TASK DIRECTIONS
The data that follows must be transcribed in full and exactly, minus the pictures.

START INFORMATION SHOWN

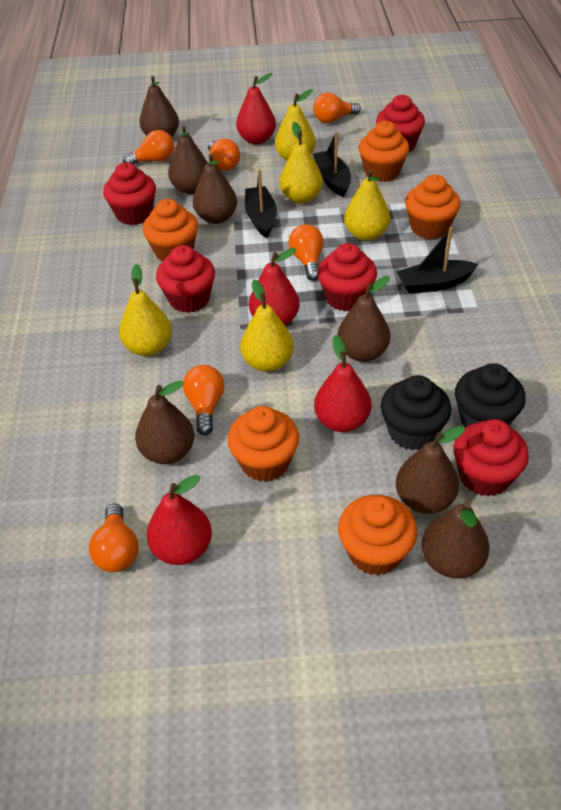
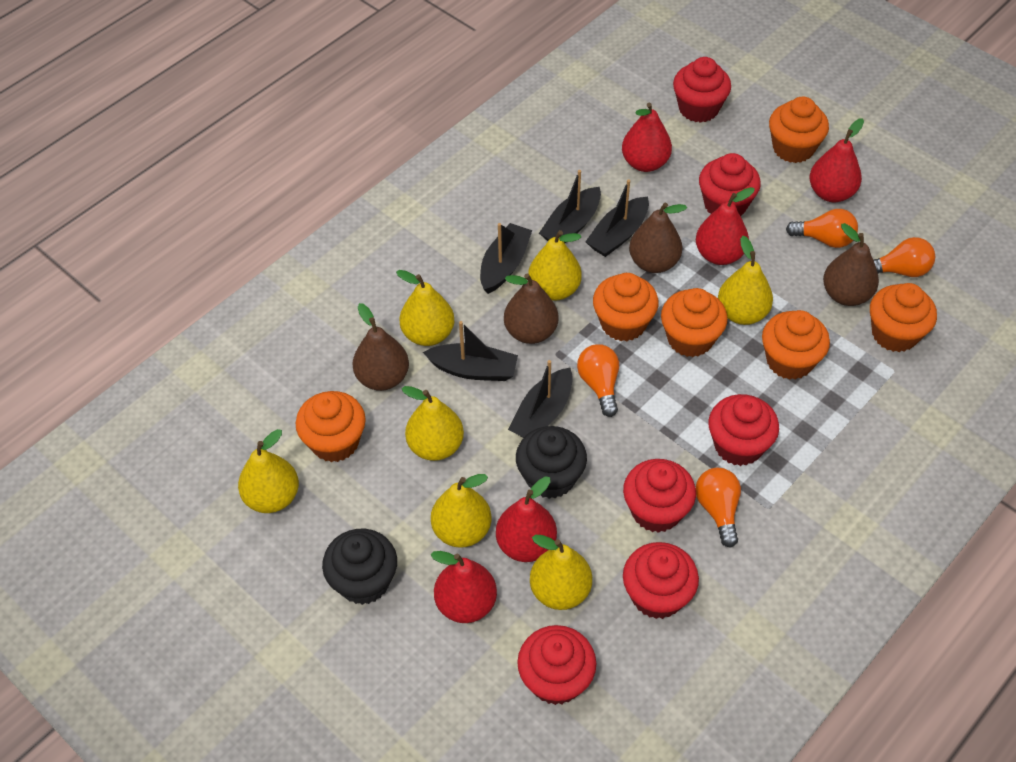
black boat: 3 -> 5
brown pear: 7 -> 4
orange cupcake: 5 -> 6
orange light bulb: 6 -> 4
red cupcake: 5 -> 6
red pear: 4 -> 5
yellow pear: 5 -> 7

END INFORMATION SHOWN

RESULT
black boat: 3 -> 5
brown pear: 7 -> 4
orange cupcake: 5 -> 6
orange light bulb: 6 -> 4
red cupcake: 5 -> 6
red pear: 4 -> 5
yellow pear: 5 -> 7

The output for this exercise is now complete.